**Try it:** Given the records below, the lines starting at the line with "gray triangle: (57, 92) -> (29, 137), moved" and ending at the line with "cyan square: (60, 125) -> (41, 179), moved" should be output exactly, both end lines kept and pictures left out.

(Geometric object motion data)

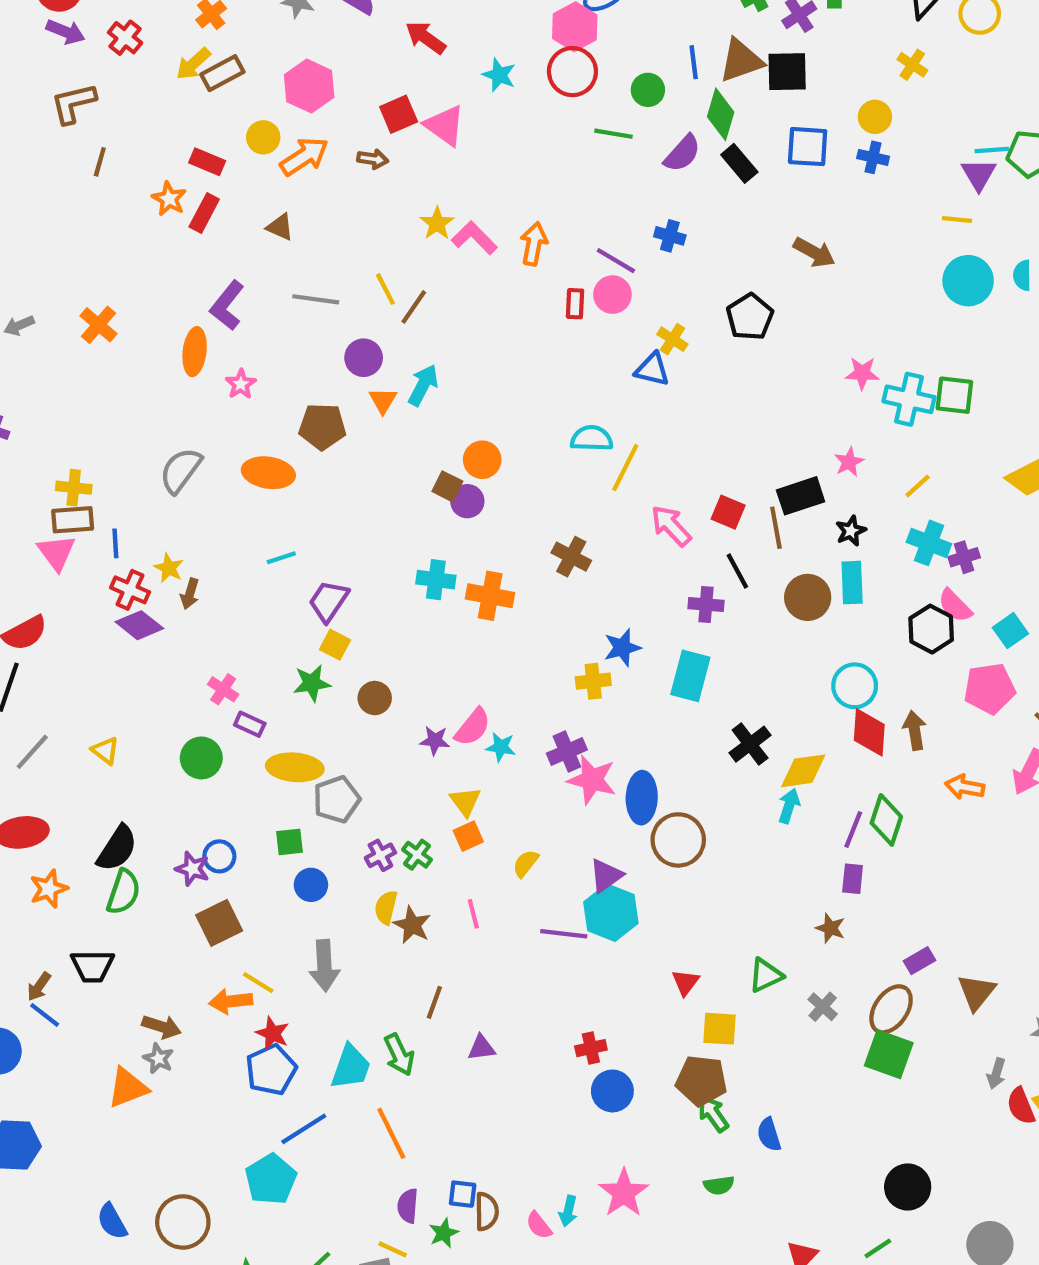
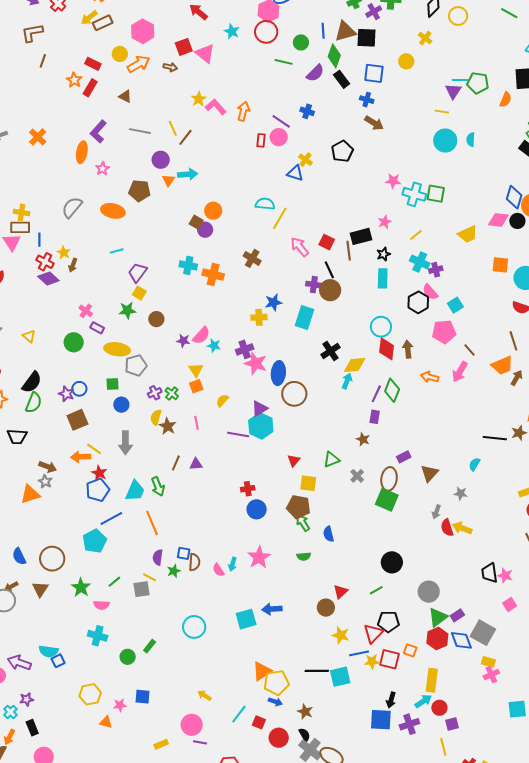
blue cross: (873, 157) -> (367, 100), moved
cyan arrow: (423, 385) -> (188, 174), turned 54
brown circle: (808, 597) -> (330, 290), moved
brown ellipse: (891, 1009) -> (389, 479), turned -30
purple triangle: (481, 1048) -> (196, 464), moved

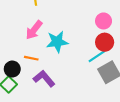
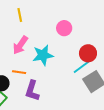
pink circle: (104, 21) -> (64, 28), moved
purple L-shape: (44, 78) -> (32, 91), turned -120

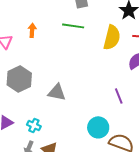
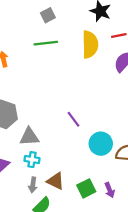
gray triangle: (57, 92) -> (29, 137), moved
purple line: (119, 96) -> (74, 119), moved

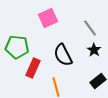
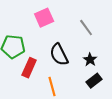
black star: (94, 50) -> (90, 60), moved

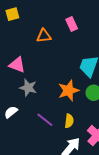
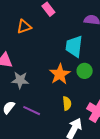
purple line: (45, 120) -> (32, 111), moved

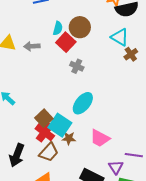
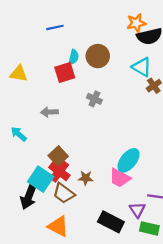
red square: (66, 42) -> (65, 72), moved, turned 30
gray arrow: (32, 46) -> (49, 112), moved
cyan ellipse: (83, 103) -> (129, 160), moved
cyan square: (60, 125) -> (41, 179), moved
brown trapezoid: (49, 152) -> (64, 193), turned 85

**Answer to this task:**
gray triangle: (57, 92) -> (29, 137), moved
purple line: (119, 96) -> (74, 119), moved

black star: (94, 50) -> (90, 60), moved

purple line: (45, 120) -> (32, 111), moved

red square: (66, 42) -> (65, 72), moved, turned 30
gray arrow: (32, 46) -> (49, 112), moved
cyan ellipse: (83, 103) -> (129, 160), moved
cyan square: (60, 125) -> (41, 179), moved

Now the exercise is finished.